TRY IT - Set down every entry once more, exactly as it appears.

Extracted records:

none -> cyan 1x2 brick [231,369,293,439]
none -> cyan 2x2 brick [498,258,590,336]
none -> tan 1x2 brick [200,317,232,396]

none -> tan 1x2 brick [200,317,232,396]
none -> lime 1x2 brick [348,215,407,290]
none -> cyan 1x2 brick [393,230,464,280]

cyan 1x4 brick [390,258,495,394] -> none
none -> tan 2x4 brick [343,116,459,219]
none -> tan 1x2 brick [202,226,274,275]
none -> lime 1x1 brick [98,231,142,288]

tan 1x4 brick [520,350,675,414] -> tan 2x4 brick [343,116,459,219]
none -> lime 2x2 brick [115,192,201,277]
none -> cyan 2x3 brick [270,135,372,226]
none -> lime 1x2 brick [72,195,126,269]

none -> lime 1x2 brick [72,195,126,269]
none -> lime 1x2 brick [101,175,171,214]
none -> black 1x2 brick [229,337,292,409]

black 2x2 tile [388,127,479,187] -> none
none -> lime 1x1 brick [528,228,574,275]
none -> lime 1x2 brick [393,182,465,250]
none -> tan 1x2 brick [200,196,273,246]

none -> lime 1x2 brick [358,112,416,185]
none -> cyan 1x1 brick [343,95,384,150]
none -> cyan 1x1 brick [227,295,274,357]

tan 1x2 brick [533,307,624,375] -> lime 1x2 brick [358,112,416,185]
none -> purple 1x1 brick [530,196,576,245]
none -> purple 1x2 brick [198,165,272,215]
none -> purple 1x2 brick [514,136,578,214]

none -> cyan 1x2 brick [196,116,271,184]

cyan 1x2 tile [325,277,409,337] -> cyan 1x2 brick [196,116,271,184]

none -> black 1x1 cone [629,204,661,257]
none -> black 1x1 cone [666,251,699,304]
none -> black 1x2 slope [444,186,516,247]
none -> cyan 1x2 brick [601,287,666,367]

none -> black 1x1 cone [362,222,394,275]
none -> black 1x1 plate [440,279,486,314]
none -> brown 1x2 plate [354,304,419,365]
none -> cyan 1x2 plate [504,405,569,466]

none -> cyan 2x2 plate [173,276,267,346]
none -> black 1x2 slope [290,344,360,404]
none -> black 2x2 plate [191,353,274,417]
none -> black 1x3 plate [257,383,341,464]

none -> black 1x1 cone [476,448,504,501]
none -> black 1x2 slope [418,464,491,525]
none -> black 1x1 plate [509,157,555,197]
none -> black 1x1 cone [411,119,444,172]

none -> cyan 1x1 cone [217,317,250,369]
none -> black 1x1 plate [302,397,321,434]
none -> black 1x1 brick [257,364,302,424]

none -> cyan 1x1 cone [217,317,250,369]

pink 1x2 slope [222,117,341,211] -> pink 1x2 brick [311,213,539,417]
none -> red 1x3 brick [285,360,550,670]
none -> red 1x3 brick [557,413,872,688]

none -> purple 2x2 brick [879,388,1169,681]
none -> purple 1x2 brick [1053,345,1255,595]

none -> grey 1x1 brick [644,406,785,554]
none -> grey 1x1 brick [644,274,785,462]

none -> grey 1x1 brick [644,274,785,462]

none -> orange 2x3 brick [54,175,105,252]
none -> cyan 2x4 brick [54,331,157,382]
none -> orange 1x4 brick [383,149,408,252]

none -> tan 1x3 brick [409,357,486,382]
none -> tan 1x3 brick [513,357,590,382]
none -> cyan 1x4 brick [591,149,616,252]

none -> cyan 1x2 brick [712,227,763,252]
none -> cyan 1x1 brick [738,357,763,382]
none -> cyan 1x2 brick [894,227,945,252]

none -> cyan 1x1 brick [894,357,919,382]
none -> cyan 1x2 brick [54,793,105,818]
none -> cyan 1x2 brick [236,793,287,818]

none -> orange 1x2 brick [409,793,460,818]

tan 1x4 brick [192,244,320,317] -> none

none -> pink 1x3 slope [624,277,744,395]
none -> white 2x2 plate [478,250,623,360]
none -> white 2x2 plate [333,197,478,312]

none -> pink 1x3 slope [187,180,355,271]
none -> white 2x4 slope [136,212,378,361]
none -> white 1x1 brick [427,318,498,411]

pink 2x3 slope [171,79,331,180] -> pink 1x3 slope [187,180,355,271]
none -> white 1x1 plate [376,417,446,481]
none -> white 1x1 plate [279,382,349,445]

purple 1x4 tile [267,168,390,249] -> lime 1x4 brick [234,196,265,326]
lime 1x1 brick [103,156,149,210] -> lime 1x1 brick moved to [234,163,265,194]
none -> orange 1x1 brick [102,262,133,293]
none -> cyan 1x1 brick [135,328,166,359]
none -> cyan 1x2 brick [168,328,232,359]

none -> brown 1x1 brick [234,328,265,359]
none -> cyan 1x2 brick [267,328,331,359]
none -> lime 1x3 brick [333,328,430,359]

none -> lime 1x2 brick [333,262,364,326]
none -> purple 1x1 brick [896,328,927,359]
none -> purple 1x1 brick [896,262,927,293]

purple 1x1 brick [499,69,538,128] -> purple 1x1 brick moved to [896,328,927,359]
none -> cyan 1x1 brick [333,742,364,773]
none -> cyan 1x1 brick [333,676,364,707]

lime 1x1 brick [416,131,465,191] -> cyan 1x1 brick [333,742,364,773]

PROBLEM SOLUTION -
none -> cyan 1x2 brick [231,369,293,439]
none -> cyan 2x2 brick [498,258,590,336]
none -> tan 1x2 brick [200,317,232,396]

none -> tan 1x2 brick [200,317,232,396]
none -> lime 1x2 brick [348,215,407,290]
none -> cyan 1x2 brick [393,230,464,280]

cyan 1x4 brick [390,258,495,394] -> none
none -> tan 2x4 brick [343,116,459,219]
none -> tan 1x2 brick [202,226,274,275]
none -> lime 1x1 brick [98,231,142,288]

tan 1x4 brick [520,350,675,414] -> tan 2x4 brick [343,116,459,219]
none -> lime 2x2 brick [115,192,201,277]
none -> cyan 2x3 brick [270,135,372,226]
none -> lime 1x2 brick [72,195,126,269]

none -> lime 1x2 brick [72,195,126,269]
none -> lime 1x2 brick [101,175,171,214]
none -> black 1x2 brick [229,337,292,409]

black 2x2 tile [388,127,479,187] -> none
none -> lime 1x1 brick [528,228,574,275]
none -> lime 1x2 brick [393,182,465,250]
none -> tan 1x2 brick [200,196,273,246]

none -> lime 1x2 brick [358,112,416,185]
none -> cyan 1x1 brick [343,95,384,150]
none -> cyan 1x1 brick [227,295,274,357]

tan 1x2 brick [533,307,624,375] -> lime 1x2 brick [358,112,416,185]
none -> purple 1x1 brick [530,196,576,245]
none -> purple 1x2 brick [198,165,272,215]
none -> purple 1x2 brick [514,136,578,214]

none -> cyan 1x2 brick [196,116,271,184]

cyan 1x2 tile [325,277,409,337] -> cyan 1x2 brick [196,116,271,184]

none -> black 1x1 cone [629,204,661,257]
none -> black 1x1 cone [666,251,699,304]
none -> black 1x2 slope [444,186,516,247]
none -> cyan 1x2 brick [601,287,666,367]

none -> black 1x1 cone [362,222,394,275]
none -> black 1x1 plate [440,279,486,314]
none -> brown 1x2 plate [354,304,419,365]
none -> cyan 1x2 plate [504,405,569,466]

none -> cyan 2x2 plate [173,276,267,346]
none -> black 1x2 slope [290,344,360,404]
none -> black 2x2 plate [191,353,274,417]
none -> black 1x3 plate [257,383,341,464]

none -> black 1x1 cone [476,448,504,501]
none -> black 1x2 slope [418,464,491,525]
none -> black 1x1 plate [509,157,555,197]
none -> black 1x1 cone [411,119,444,172]

none -> cyan 1x1 cone [217,317,250,369]
none -> black 1x1 plate [302,397,321,434]
none -> black 1x1 brick [257,364,302,424]

none -> cyan 1x1 cone [217,317,250,369]

pink 1x2 slope [222,117,341,211] -> pink 1x2 brick [311,213,539,417]
none -> red 1x3 brick [285,360,550,670]
none -> red 1x3 brick [557,413,872,688]

none -> purple 2x2 brick [879,388,1169,681]
none -> purple 1x2 brick [1053,345,1255,595]

none -> grey 1x1 brick [644,406,785,554]
none -> grey 1x1 brick [644,274,785,462]

none -> grey 1x1 brick [644,274,785,462]

none -> orange 2x3 brick [54,175,105,252]
none -> cyan 2x4 brick [54,331,157,382]
none -> orange 1x4 brick [383,149,408,252]

none -> tan 1x3 brick [409,357,486,382]
none -> tan 1x3 brick [513,357,590,382]
none -> cyan 1x4 brick [591,149,616,252]

none -> cyan 1x2 brick [712,227,763,252]
none -> cyan 1x1 brick [738,357,763,382]
none -> cyan 1x2 brick [894,227,945,252]

none -> cyan 1x1 brick [894,357,919,382]
none -> cyan 1x2 brick [54,793,105,818]
none -> cyan 1x2 brick [236,793,287,818]

none -> orange 1x2 brick [409,793,460,818]

tan 1x4 brick [192,244,320,317] -> none

none -> pink 1x3 slope [624,277,744,395]
none -> white 2x2 plate [478,250,623,360]
none -> white 2x2 plate [333,197,478,312]

none -> pink 1x3 slope [187,180,355,271]
none -> white 2x4 slope [136,212,378,361]
none -> white 1x1 brick [427,318,498,411]

pink 2x3 slope [171,79,331,180] -> pink 1x3 slope [187,180,355,271]
none -> white 1x1 plate [376,417,446,481]
none -> white 1x1 plate [279,382,349,445]

purple 1x4 tile [267,168,390,249] -> lime 1x4 brick [234,196,265,326]
lime 1x1 brick [103,156,149,210] -> lime 1x1 brick moved to [234,163,265,194]
none -> orange 1x1 brick [102,262,133,293]
none -> cyan 1x1 brick [135,328,166,359]
none -> cyan 1x2 brick [168,328,232,359]

none -> brown 1x1 brick [234,328,265,359]
none -> cyan 1x2 brick [267,328,331,359]
none -> lime 1x3 brick [333,328,430,359]

none -> lime 1x2 brick [333,262,364,326]
none -> purple 1x1 brick [896,328,927,359]
none -> purple 1x1 brick [896,262,927,293]

purple 1x1 brick [499,69,538,128] -> purple 1x1 brick moved to [896,328,927,359]
none -> cyan 1x1 brick [333,742,364,773]
none -> cyan 1x1 brick [333,676,364,707]

lime 1x1 brick [416,131,465,191] -> cyan 1x1 brick [333,742,364,773]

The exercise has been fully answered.